Top of Task inputs
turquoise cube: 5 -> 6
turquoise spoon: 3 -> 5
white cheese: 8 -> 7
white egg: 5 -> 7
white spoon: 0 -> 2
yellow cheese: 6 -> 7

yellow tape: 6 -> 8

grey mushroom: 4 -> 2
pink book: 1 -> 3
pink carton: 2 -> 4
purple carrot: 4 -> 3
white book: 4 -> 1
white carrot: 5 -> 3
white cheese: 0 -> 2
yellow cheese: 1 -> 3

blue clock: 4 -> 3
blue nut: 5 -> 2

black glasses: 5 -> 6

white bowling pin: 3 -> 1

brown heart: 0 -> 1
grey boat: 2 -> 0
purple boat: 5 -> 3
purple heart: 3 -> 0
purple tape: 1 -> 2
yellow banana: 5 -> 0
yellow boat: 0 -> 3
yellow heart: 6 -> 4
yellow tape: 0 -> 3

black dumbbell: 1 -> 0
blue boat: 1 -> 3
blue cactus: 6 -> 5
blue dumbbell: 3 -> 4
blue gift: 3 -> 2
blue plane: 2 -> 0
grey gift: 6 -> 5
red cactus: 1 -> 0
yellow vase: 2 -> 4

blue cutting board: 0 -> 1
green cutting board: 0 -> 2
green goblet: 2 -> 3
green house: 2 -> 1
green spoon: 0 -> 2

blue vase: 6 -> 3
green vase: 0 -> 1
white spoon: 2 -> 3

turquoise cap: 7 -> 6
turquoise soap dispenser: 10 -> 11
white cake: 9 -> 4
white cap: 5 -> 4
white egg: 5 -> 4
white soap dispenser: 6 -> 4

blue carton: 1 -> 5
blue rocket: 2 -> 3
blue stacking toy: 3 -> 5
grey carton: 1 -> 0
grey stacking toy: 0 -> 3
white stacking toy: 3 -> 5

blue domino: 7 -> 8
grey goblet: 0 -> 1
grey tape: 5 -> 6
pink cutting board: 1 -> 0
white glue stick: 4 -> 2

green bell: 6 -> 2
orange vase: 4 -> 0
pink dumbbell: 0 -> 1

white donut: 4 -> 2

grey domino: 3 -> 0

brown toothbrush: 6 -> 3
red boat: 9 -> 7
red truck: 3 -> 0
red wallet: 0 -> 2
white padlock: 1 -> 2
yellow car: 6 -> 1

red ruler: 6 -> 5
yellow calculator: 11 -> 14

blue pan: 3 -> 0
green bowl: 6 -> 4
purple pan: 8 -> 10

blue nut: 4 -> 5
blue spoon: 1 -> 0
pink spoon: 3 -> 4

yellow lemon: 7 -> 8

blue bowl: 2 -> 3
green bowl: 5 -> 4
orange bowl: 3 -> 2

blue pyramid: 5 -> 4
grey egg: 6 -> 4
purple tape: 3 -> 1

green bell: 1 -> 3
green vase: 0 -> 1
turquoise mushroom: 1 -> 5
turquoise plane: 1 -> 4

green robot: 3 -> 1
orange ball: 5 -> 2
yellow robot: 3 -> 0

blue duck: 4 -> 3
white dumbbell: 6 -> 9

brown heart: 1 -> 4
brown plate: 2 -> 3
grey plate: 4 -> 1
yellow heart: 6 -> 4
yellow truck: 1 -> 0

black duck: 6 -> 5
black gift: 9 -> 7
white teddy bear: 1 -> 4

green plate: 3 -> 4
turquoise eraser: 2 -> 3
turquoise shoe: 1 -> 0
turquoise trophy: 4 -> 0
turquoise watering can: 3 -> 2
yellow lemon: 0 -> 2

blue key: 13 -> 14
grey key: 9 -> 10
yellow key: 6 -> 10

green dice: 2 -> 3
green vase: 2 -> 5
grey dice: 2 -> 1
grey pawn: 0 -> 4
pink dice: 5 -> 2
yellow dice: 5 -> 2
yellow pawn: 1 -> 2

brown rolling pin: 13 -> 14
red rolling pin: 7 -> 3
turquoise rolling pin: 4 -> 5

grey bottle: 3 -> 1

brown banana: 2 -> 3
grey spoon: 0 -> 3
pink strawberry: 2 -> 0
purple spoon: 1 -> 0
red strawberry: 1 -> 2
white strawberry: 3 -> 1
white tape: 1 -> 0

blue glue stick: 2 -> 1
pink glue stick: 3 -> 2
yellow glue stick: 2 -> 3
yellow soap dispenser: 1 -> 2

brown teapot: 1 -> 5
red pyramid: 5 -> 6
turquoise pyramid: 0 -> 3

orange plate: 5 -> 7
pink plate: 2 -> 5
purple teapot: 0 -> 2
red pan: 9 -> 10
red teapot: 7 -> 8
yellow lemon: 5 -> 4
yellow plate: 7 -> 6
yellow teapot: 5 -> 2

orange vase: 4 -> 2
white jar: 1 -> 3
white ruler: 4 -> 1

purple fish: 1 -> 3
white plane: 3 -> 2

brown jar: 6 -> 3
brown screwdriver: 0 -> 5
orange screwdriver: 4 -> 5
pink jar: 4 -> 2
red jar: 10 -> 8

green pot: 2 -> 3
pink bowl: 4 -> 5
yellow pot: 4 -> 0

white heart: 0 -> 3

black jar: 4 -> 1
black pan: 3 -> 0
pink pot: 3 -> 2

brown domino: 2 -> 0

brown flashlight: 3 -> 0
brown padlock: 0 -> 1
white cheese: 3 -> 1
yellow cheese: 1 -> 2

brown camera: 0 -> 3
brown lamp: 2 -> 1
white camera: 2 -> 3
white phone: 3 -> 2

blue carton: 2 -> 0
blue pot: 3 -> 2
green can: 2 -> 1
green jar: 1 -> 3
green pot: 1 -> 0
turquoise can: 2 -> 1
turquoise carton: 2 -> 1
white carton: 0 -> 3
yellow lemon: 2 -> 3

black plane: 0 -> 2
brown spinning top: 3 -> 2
Bottom of Task inputs
Look above for the line holding "orange plate: 5 -> 7" and the line holding "turquoise carton: 2 -> 1". Retype both, and every line between them, word for word and nothing else.

Your response |
orange plate: 5 -> 7
pink plate: 2 -> 5
purple teapot: 0 -> 2
red pan: 9 -> 10
red teapot: 7 -> 8
yellow lemon: 5 -> 4
yellow plate: 7 -> 6
yellow teapot: 5 -> 2

orange vase: 4 -> 2
white jar: 1 -> 3
white ruler: 4 -> 1

purple fish: 1 -> 3
white plane: 3 -> 2

brown jar: 6 -> 3
brown screwdriver: 0 -> 5
orange screwdriver: 4 -> 5
pink jar: 4 -> 2
red jar: 10 -> 8

green pot: 2 -> 3
pink bowl: 4 -> 5
yellow pot: 4 -> 0

white heart: 0 -> 3

black jar: 4 -> 1
black pan: 3 -> 0
pink pot: 3 -> 2

brown domino: 2 -> 0

brown flashlight: 3 -> 0
brown padlock: 0 -> 1
white cheese: 3 -> 1
yellow cheese: 1 -> 2

brown camera: 0 -> 3
brown lamp: 2 -> 1
white camera: 2 -> 3
white phone: 3 -> 2

blue carton: 2 -> 0
blue pot: 3 -> 2
green can: 2 -> 1
green jar: 1 -> 3
green pot: 1 -> 0
turquoise can: 2 -> 1
turquoise carton: 2 -> 1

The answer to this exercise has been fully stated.